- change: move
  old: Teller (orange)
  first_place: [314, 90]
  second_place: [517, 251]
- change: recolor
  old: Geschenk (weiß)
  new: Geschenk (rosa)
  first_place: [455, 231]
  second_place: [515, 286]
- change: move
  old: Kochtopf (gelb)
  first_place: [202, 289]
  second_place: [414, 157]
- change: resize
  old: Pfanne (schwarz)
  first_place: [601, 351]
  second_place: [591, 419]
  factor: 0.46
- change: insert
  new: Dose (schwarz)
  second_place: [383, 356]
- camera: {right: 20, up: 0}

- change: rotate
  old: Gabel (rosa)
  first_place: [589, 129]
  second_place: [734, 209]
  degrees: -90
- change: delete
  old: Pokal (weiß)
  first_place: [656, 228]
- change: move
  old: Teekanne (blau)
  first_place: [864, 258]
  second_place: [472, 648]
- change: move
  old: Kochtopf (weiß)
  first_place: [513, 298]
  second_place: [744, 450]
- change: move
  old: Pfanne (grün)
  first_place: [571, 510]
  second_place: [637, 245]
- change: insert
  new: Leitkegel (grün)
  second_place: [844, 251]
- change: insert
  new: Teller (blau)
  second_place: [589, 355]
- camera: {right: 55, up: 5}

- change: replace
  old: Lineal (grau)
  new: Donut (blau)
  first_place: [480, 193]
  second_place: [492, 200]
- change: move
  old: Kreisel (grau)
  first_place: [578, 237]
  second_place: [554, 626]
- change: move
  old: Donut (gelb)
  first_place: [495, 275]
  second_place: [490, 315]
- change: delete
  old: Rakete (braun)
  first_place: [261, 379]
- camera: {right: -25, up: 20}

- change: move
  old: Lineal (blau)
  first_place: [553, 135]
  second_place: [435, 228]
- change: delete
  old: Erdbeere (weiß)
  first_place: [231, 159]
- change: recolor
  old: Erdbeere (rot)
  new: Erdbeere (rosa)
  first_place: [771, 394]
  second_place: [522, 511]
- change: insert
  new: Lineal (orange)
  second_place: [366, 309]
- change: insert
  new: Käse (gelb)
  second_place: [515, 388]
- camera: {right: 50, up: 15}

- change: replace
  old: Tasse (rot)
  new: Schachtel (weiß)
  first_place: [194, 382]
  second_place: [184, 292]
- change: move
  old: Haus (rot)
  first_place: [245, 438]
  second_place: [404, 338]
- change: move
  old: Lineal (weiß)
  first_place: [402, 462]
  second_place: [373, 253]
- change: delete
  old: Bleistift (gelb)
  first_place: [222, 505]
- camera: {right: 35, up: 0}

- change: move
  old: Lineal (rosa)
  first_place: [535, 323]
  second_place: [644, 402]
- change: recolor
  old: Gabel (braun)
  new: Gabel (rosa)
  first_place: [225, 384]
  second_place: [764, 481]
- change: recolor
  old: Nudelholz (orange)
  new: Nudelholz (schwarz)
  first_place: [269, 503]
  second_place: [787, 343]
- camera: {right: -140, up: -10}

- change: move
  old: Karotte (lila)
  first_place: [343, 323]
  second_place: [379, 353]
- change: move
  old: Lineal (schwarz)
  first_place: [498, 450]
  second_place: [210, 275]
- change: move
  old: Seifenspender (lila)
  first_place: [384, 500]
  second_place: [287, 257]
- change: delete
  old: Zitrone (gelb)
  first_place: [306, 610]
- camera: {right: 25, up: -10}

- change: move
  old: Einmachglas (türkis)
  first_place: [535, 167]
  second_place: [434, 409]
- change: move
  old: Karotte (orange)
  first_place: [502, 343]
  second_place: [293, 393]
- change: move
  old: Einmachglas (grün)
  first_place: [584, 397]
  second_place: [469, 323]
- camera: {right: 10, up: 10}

· · · ·

Requirement: Beginning with the first line of the records above, reproduce each line exactly, ending at the line that contains "second_place: [383, 356]", and leave out everything else.

Answer box:
- change: move
  old: Teller (orange)
  first_place: [314, 90]
  second_place: [517, 251]
- change: recolor
  old: Geschenk (weiß)
  new: Geschenk (rosa)
  first_place: [455, 231]
  second_place: [515, 286]
- change: move
  old: Kochtopf (gelb)
  first_place: [202, 289]
  second_place: [414, 157]
- change: resize
  old: Pfanne (schwarz)
  first_place: [601, 351]
  second_place: [591, 419]
  factor: 0.46
- change: insert
  new: Dose (schwarz)
  second_place: [383, 356]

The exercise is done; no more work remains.